DIRECTIONS:
Word for word, restate the records from their first line through the line with "(512, 122) = (818, 336): orange", both ends included; omit each picture.

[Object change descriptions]
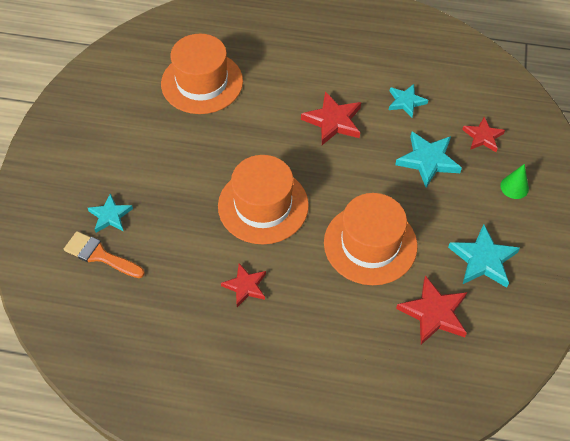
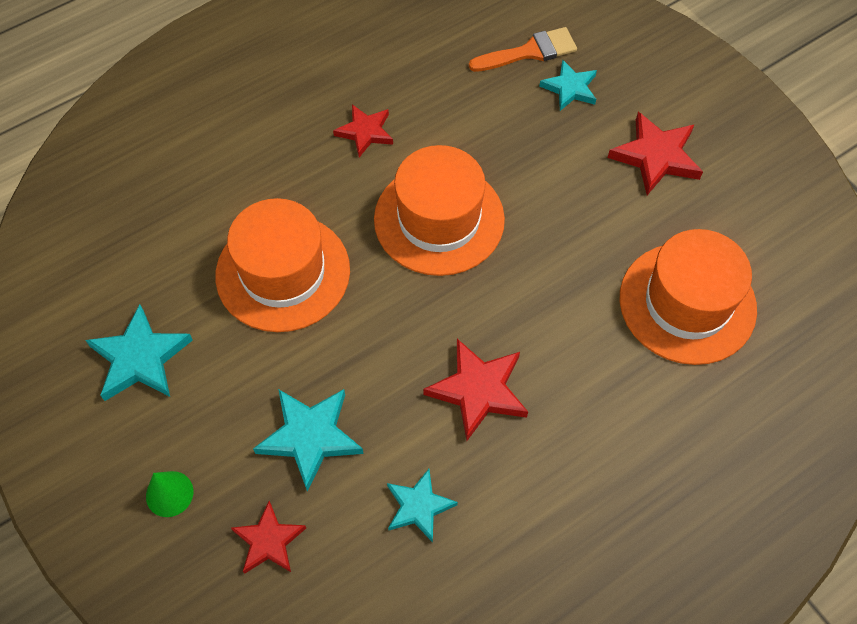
camera: 135 degrees right, 5 degrees up
(434, 313) = (151, 255): red star -> red star (656, 156)

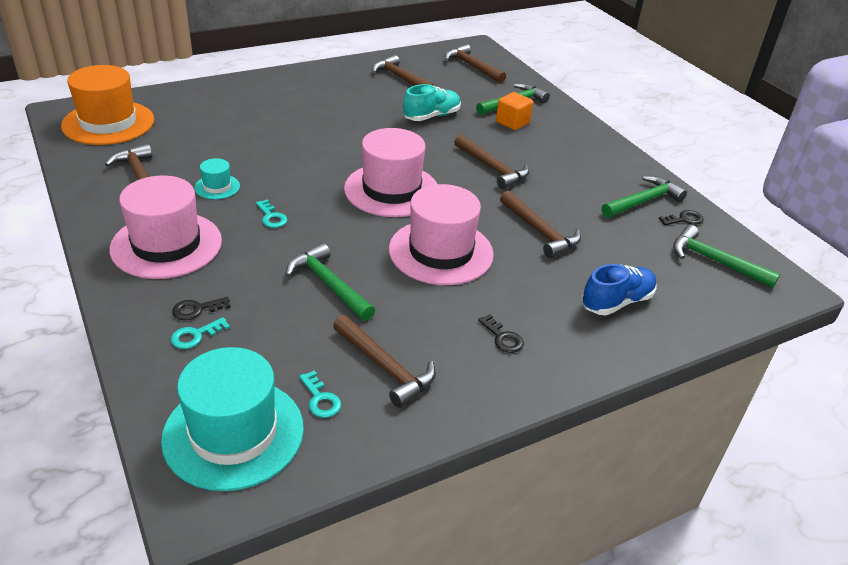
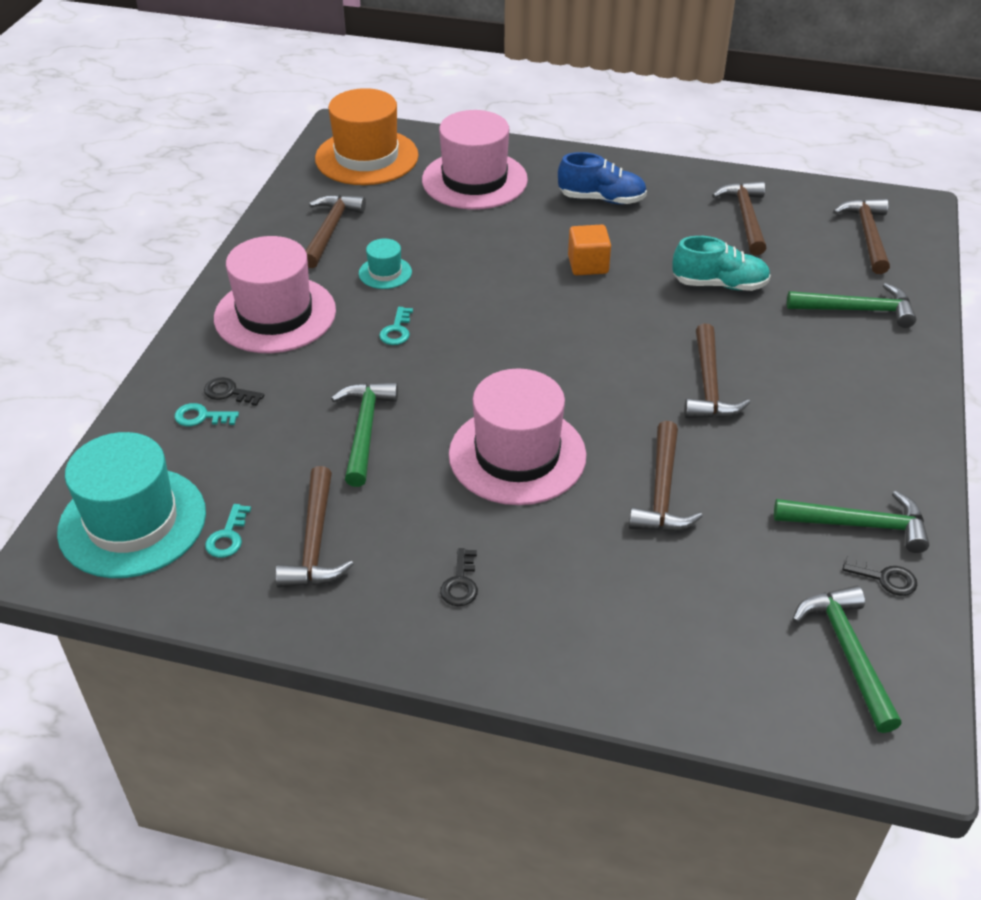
camera: 45 degrees right, 5 degrees up
(391, 190) = (554, 357): pink hat -> pink hat (474, 180)
(512, 122) = (818, 336): orange cube -> orange cube (588, 265)
(616, 302) = (641, 623): blue shoe -> blue shoe (601, 199)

WRITTEN ANSWER:
camera: 135 degrees right, 5 degrees up
(434, 313) = (151, 255): red star -> red star (656, 156)

camera: 45 degrees right, 5 degrees up
(391, 190) = (554, 357): pink hat -> pink hat (474, 180)
(512, 122) = (818, 336): orange cube -> orange cube (588, 265)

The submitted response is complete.